■ DATA SUPPLIED:
..............................
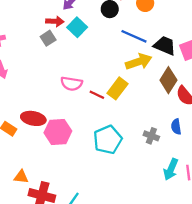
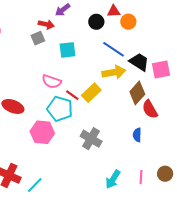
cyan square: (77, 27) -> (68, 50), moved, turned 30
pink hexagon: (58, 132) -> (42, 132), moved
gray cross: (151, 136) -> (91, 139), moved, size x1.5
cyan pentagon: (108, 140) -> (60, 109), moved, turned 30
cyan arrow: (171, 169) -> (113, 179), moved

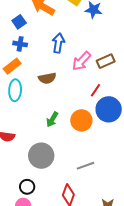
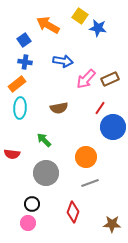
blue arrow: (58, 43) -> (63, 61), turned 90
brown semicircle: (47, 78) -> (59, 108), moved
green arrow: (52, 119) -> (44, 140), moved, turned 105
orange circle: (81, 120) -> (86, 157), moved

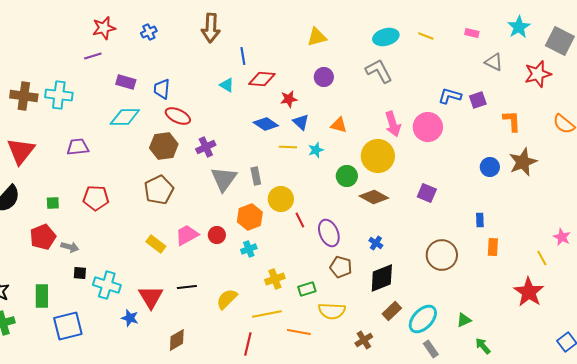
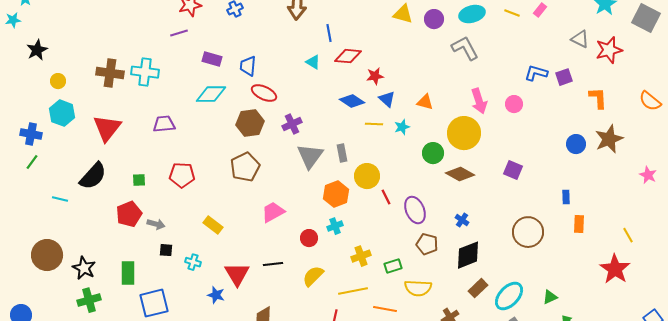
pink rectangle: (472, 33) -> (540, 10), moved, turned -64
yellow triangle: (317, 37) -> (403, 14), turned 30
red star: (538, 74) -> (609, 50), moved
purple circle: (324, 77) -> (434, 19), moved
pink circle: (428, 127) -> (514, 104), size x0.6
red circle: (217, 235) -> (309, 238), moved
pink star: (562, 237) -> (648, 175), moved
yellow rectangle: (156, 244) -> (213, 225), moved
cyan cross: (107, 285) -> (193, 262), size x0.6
..............................
Lines with the word "cross" in them are the answer; report each one from the data.

gray cross: (151, 136) -> (91, 139), moved, size x1.5
cyan cross: (107, 285) -> (193, 262), size x0.6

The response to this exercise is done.